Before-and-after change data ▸

BEGIN

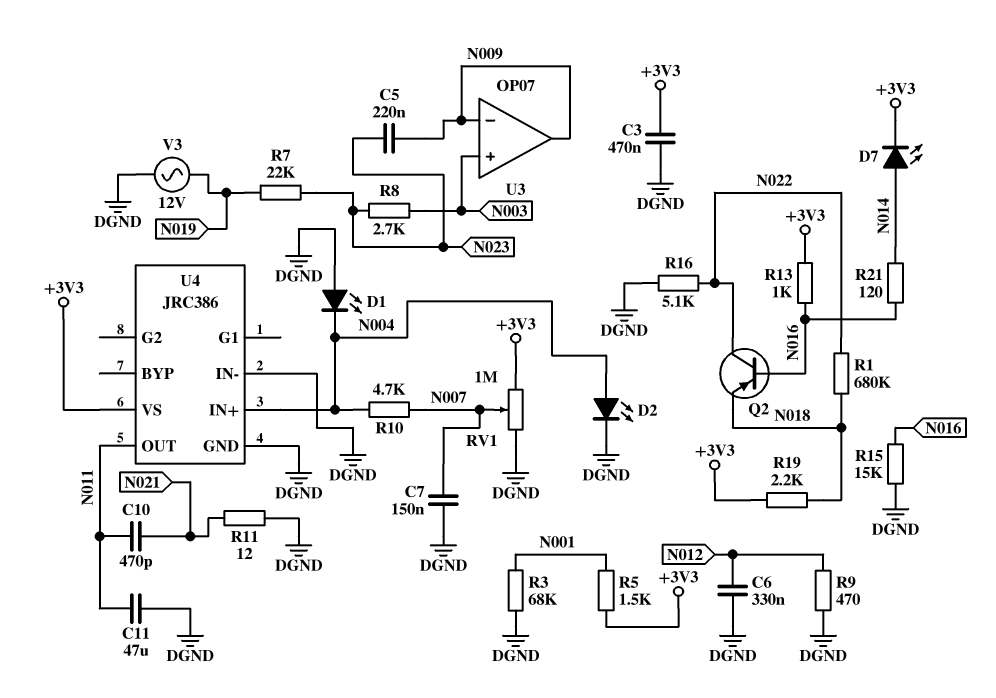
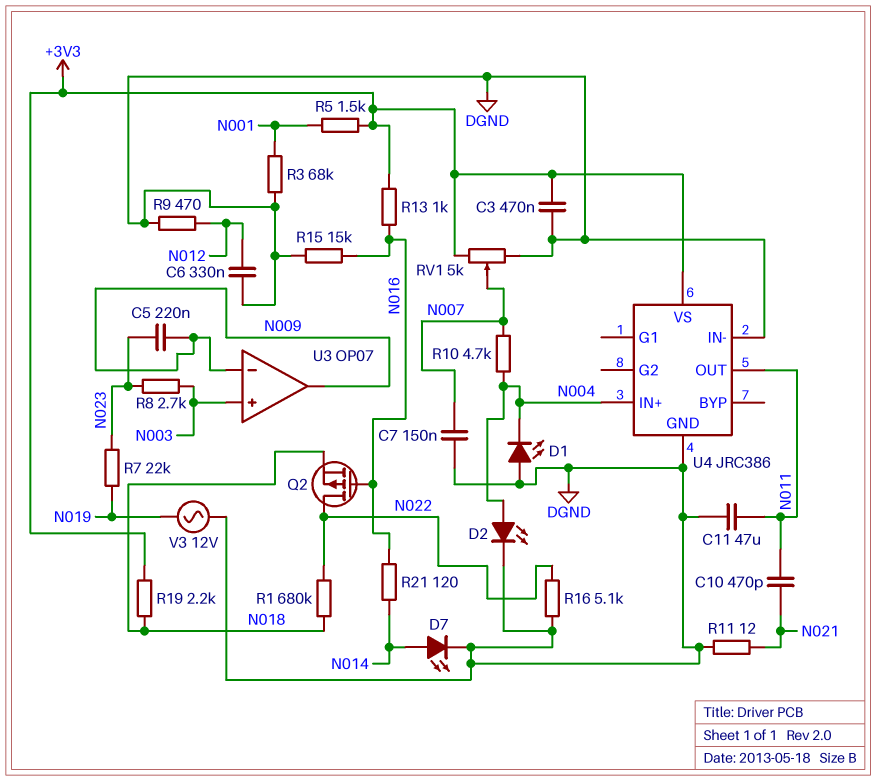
D7: LED (A N014, K +3V3) -> LED (A N014, K DGND)
Q2: PNP (B N016, C N022, E N018) -> PMOS (G N016, D N022, S N018)
RV1: 1M (+3V3, DGND, wiper N007) -> 5k (+3V3, DGND, wiper N007)

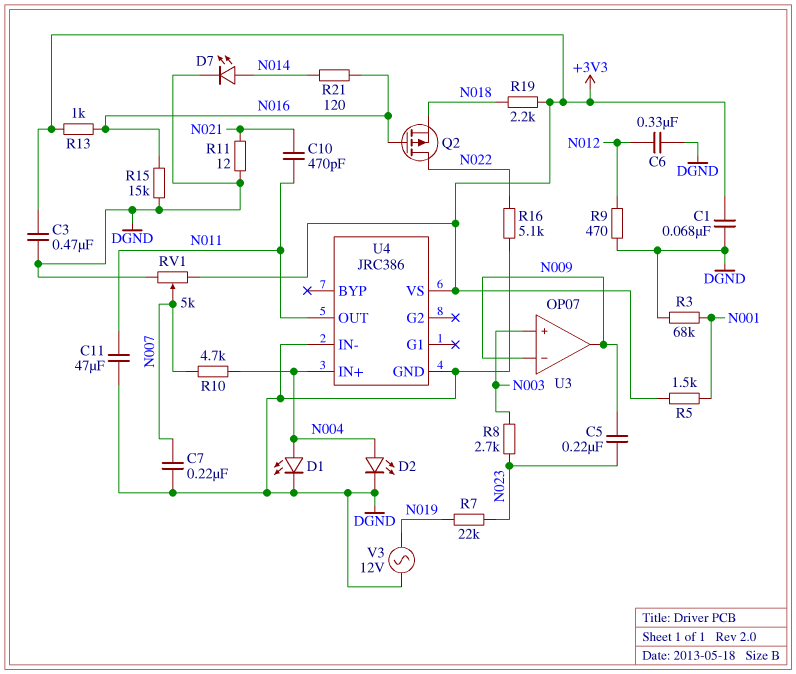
C1: none -> 68nF (+3V3, DGND)
C7: 150nF (DGND, N007) -> 220nF (DGND, N007)
D1: LED (A DGND, K N004) -> LED (A N004, K DGND)
R1: 680k (N018, N022) -> none

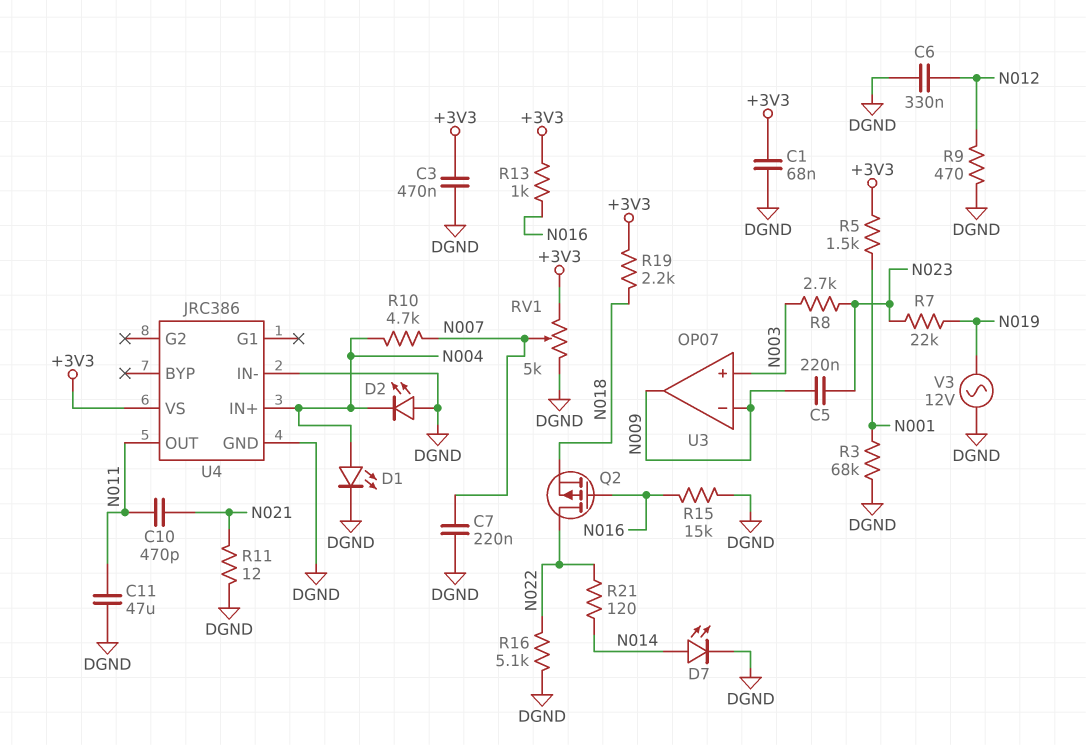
D2: LED (A N004, K DGND) -> LED (A DGND, K N004)
R21: 120 (N014, N016) -> 120 (N014, N022)

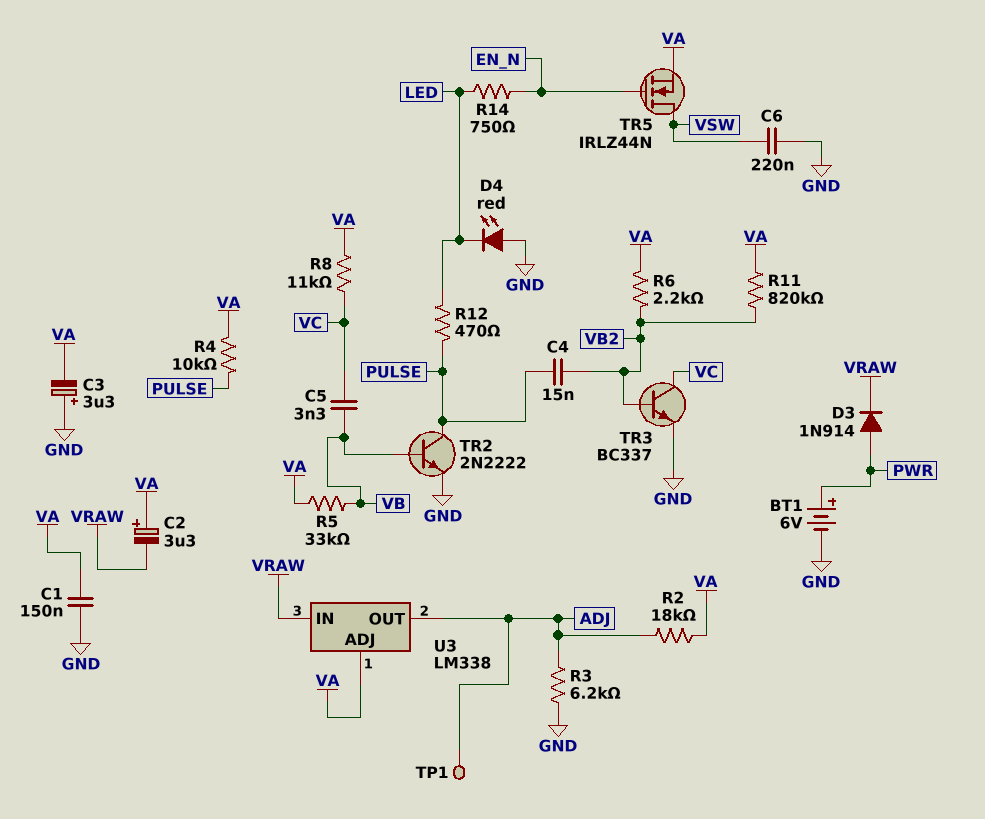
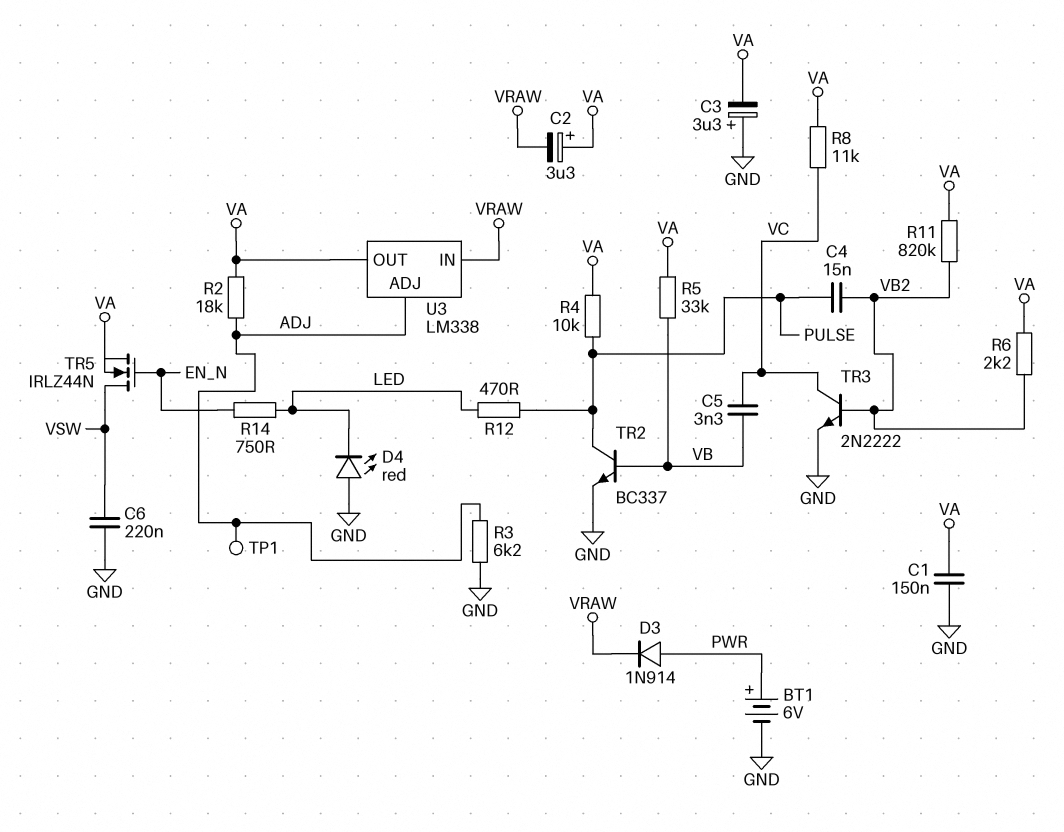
TR2: NPN 2N2222 (B VB, C PULSE, E GND) -> NPN BC337 (B VB, C PULSE, E GND)
TR3: NPN BC337 (B VB2, C VC, E GND) -> NPN 2N2222 (B VB2, C VC, E GND)
U3 pin ADJ: VA -> ADJ
U3 pin OUT: ADJ -> VA

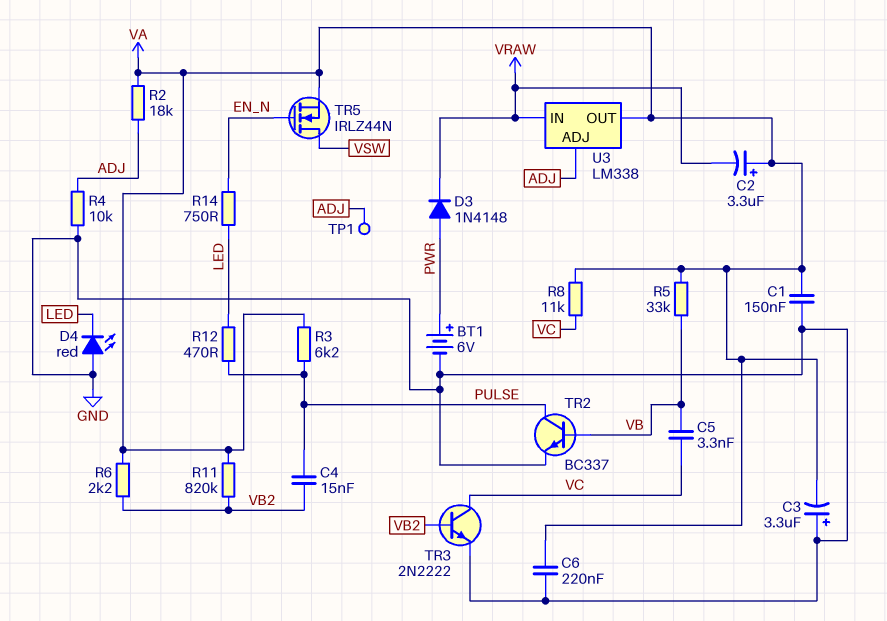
C6: 220nF (GND, VSW) -> 220nF (GND, VA)
D3: diode 1N914 (A PWR, K VRAW) -> diode 1N4148 (A PWR, K VRAW)
R3: 6.2k (ADJ, GND) -> 6.2k (PULSE, VA)
R4: 10k (PULSE, VA) -> 10k (ADJ, GND)

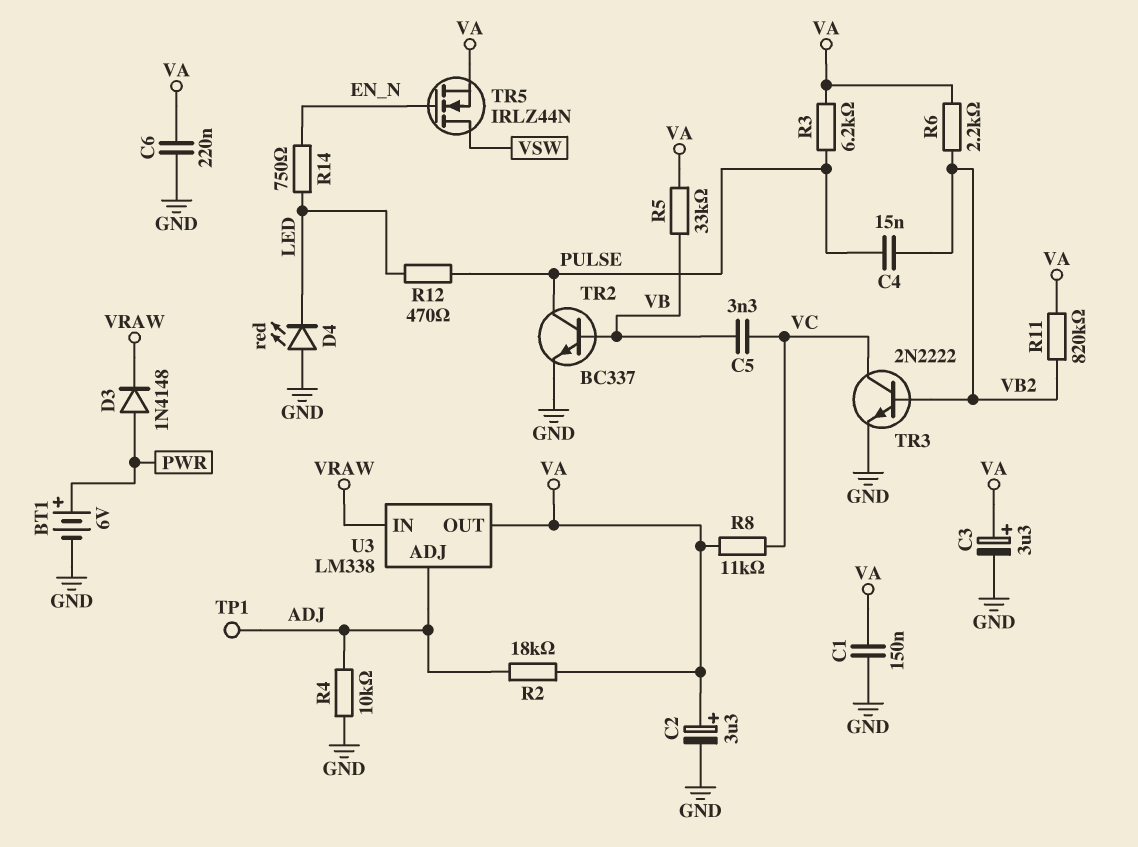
C2: 3.3uF (plus VA, minus VRAW) -> 3.3uF (plus VA, minus GND)
C3: 3.3uF (plus GND, minus VA) -> 3.3uF (plus VA, minus GND)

END

WHAT TO WORK ON ▸
In the records above, some lines may contain the word "plus"; copy every one of them.

TASK ANSWER ▸
C2: 3.3uF (plus VA, minus VRAW) -> 3.3uF (plus VA, minus GND)
C3: 3.3uF (plus GND, minus VA) -> 3.3uF (plus VA, minus GND)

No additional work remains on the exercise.